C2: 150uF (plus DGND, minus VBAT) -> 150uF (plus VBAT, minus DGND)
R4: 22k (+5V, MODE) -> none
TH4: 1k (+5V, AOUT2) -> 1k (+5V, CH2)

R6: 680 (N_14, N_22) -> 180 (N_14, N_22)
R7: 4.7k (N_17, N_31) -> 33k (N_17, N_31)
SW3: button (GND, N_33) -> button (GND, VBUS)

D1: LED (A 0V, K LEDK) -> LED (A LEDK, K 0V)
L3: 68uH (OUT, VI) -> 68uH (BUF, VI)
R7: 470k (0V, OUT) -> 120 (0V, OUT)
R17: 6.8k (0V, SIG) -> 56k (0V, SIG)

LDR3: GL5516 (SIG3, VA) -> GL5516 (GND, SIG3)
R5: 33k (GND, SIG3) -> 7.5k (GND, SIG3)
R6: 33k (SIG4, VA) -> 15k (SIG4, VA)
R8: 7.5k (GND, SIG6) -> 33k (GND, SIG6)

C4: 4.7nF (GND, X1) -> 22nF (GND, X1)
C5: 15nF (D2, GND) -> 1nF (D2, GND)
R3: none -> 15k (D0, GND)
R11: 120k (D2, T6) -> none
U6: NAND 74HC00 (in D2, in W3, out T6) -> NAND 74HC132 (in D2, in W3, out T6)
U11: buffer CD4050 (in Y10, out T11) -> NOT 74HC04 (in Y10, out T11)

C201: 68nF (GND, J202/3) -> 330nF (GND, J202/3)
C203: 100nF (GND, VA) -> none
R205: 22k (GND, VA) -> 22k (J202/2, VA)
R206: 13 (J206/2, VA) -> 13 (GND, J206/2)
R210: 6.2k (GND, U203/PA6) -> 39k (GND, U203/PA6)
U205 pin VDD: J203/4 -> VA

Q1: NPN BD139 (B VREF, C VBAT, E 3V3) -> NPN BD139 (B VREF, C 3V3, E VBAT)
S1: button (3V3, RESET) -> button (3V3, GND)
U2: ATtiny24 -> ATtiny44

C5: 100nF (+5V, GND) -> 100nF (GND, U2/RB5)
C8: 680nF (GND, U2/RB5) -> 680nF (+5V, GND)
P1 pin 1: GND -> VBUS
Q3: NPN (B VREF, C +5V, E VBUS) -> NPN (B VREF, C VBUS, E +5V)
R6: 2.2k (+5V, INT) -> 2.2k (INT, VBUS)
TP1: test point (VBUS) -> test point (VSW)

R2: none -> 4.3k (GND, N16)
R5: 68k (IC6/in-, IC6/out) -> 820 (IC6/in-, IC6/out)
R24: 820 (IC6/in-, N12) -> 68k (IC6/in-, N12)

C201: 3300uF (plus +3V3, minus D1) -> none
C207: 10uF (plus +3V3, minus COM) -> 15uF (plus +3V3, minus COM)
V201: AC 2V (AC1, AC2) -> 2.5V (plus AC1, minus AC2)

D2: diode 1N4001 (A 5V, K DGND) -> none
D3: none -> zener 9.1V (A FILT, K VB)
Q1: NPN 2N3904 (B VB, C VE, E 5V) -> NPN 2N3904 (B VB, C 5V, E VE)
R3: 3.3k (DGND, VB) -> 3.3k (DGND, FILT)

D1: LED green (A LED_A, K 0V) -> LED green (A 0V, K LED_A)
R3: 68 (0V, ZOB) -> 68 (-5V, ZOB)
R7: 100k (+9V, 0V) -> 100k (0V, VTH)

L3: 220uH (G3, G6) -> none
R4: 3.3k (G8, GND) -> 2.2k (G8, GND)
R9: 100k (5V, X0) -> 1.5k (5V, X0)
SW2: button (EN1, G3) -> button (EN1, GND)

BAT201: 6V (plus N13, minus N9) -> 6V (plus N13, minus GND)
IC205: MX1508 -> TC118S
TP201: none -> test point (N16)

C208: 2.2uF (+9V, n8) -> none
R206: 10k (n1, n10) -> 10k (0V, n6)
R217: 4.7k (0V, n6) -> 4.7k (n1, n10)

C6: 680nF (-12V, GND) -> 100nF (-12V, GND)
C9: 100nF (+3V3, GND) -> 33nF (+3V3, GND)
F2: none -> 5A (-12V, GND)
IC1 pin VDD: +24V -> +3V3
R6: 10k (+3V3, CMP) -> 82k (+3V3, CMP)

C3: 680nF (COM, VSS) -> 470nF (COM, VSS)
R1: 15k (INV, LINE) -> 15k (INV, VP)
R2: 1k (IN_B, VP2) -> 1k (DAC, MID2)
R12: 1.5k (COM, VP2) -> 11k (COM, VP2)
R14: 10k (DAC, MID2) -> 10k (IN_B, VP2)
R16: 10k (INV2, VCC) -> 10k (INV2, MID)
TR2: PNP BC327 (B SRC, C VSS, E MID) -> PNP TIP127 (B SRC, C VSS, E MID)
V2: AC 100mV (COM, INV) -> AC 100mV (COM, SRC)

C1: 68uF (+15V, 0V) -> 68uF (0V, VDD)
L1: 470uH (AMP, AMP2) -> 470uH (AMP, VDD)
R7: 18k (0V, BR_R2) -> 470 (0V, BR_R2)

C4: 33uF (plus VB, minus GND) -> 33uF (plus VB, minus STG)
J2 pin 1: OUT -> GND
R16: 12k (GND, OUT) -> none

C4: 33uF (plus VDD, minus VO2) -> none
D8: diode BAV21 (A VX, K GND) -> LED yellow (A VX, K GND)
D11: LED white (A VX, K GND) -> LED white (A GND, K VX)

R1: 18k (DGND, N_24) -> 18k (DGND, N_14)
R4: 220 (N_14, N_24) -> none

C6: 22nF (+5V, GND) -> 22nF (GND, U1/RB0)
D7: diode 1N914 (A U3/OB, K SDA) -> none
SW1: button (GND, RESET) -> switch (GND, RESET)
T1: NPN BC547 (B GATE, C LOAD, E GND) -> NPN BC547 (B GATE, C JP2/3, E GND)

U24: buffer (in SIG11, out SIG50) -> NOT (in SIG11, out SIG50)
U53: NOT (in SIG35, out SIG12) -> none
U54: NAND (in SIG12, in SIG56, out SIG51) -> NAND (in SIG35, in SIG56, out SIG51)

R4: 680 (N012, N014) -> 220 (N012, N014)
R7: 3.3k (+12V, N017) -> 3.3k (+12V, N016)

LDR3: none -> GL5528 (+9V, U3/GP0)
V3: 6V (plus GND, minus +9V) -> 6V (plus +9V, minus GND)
※ ※ ※
- _Exercise_:
Would you reproduce the whole listing above, word for word?

- _Task answer_:
C2: 150uF (plus DGND, minus VBAT) -> 150uF (plus VBAT, minus DGND)
R4: 22k (+5V, MODE) -> none
TH4: 1k (+5V, AOUT2) -> 1k (+5V, CH2)

R6: 680 (N_14, N_22) -> 180 (N_14, N_22)
R7: 4.7k (N_17, N_31) -> 33k (N_17, N_31)
SW3: button (GND, N_33) -> button (GND, VBUS)

D1: LED (A 0V, K LEDK) -> LED (A LEDK, K 0V)
L3: 68uH (OUT, VI) -> 68uH (BUF, VI)
R7: 470k (0V, OUT) -> 120 (0V, OUT)
R17: 6.8k (0V, SIG) -> 56k (0V, SIG)

LDR3: GL5516 (SIG3, VA) -> GL5516 (GND, SIG3)
R5: 33k (GND, SIG3) -> 7.5k (GND, SIG3)
R6: 33k (SIG4, VA) -> 15k (SIG4, VA)
R8: 7.5k (GND, SIG6) -> 33k (GND, SIG6)

C4: 4.7nF (GND, X1) -> 22nF (GND, X1)
C5: 15nF (D2, GND) -> 1nF (D2, GND)
R3: none -> 15k (D0, GND)
R11: 120k (D2, T6) -> none
U6: NAND 74HC00 (in D2, in W3, out T6) -> NAND 74HC132 (in D2, in W3, out T6)
U11: buffer CD4050 (in Y10, out T11) -> NOT 74HC04 (in Y10, out T11)

C201: 68nF (GND, J202/3) -> 330nF (GND, J202/3)
C203: 100nF (GND, VA) -> none
R205: 22k (GND, VA) -> 22k (J202/2, VA)
R206: 13 (J206/2, VA) -> 13 (GND, J206/2)
R210: 6.2k (GND, U203/PA6) -> 39k (GND, U203/PA6)
U205 pin VDD: J203/4 -> VA

Q1: NPN BD139 (B VREF, C VBAT, E 3V3) -> NPN BD139 (B VREF, C 3V3, E VBAT)
S1: button (3V3, RESET) -> button (3V3, GND)
U2: ATtiny24 -> ATtiny44

C5: 100nF (+5V, GND) -> 100nF (GND, U2/RB5)
C8: 680nF (GND, U2/RB5) -> 680nF (+5V, GND)
P1 pin 1: GND -> VBUS
Q3: NPN (B VREF, C +5V, E VBUS) -> NPN (B VREF, C VBUS, E +5V)
R6: 2.2k (+5V, INT) -> 2.2k (INT, VBUS)
TP1: test point (VBUS) -> test point (VSW)

R2: none -> 4.3k (GND, N16)
R5: 68k (IC6/in-, IC6/out) -> 820 (IC6/in-, IC6/out)
R24: 820 (IC6/in-, N12) -> 68k (IC6/in-, N12)

C201: 3300uF (plus +3V3, minus D1) -> none
C207: 10uF (plus +3V3, minus COM) -> 15uF (plus +3V3, minus COM)
V201: AC 2V (AC1, AC2) -> 2.5V (plus AC1, minus AC2)

D2: diode 1N4001 (A 5V, K DGND) -> none
D3: none -> zener 9.1V (A FILT, K VB)
Q1: NPN 2N3904 (B VB, C VE, E 5V) -> NPN 2N3904 (B VB, C 5V, E VE)
R3: 3.3k (DGND, VB) -> 3.3k (DGND, FILT)

D1: LED green (A LED_A, K 0V) -> LED green (A 0V, K LED_A)
R3: 68 (0V, ZOB) -> 68 (-5V, ZOB)
R7: 100k (+9V, 0V) -> 100k (0V, VTH)

L3: 220uH (G3, G6) -> none
R4: 3.3k (G8, GND) -> 2.2k (G8, GND)
R9: 100k (5V, X0) -> 1.5k (5V, X0)
SW2: button (EN1, G3) -> button (EN1, GND)

BAT201: 6V (plus N13, minus N9) -> 6V (plus N13, minus GND)
IC205: MX1508 -> TC118S
TP201: none -> test point (N16)

C208: 2.2uF (+9V, n8) -> none
R206: 10k (n1, n10) -> 10k (0V, n6)
R217: 4.7k (0V, n6) -> 4.7k (n1, n10)

C6: 680nF (-12V, GND) -> 100nF (-12V, GND)
C9: 100nF (+3V3, GND) -> 33nF (+3V3, GND)
F2: none -> 5A (-12V, GND)
IC1 pin VDD: +24V -> +3V3
R6: 10k (+3V3, CMP) -> 82k (+3V3, CMP)

C3: 680nF (COM, VSS) -> 470nF (COM, VSS)
R1: 15k (INV, LINE) -> 15k (INV, VP)
R2: 1k (IN_B, VP2) -> 1k (DAC, MID2)
R12: 1.5k (COM, VP2) -> 11k (COM, VP2)
R14: 10k (DAC, MID2) -> 10k (IN_B, VP2)
R16: 10k (INV2, VCC) -> 10k (INV2, MID)
TR2: PNP BC327 (B SRC, C VSS, E MID) -> PNP TIP127 (B SRC, C VSS, E MID)
V2: AC 100mV (COM, INV) -> AC 100mV (COM, SRC)

C1: 68uF (+15V, 0V) -> 68uF (0V, VDD)
L1: 470uH (AMP, AMP2) -> 470uH (AMP, VDD)
R7: 18k (0V, BR_R2) -> 470 (0V, BR_R2)

C4: 33uF (plus VB, minus GND) -> 33uF (plus VB, minus STG)
J2 pin 1: OUT -> GND
R16: 12k (GND, OUT) -> none

C4: 33uF (plus VDD, minus VO2) -> none
D8: diode BAV21 (A VX, K GND) -> LED yellow (A VX, K GND)
D11: LED white (A VX, K GND) -> LED white (A GND, K VX)

R1: 18k (DGND, N_24) -> 18k (DGND, N_14)
R4: 220 (N_14, N_24) -> none

C6: 22nF (+5V, GND) -> 22nF (GND, U1/RB0)
D7: diode 1N914 (A U3/OB, K SDA) -> none
SW1: button (GND, RESET) -> switch (GND, RESET)
T1: NPN BC547 (B GATE, C LOAD, E GND) -> NPN BC547 (B GATE, C JP2/3, E GND)

U24: buffer (in SIG11, out SIG50) -> NOT (in SIG11, out SIG50)
U53: NOT (in SIG35, out SIG12) -> none
U54: NAND (in SIG12, in SIG56, out SIG51) -> NAND (in SIG35, in SIG56, out SIG51)

R4: 680 (N012, N014) -> 220 (N012, N014)
R7: 3.3k (+12V, N017) -> 3.3k (+12V, N016)

LDR3: none -> GL5528 (+9V, U3/GP0)
V3: 6V (plus GND, minus +9V) -> 6V (plus +9V, minus GND)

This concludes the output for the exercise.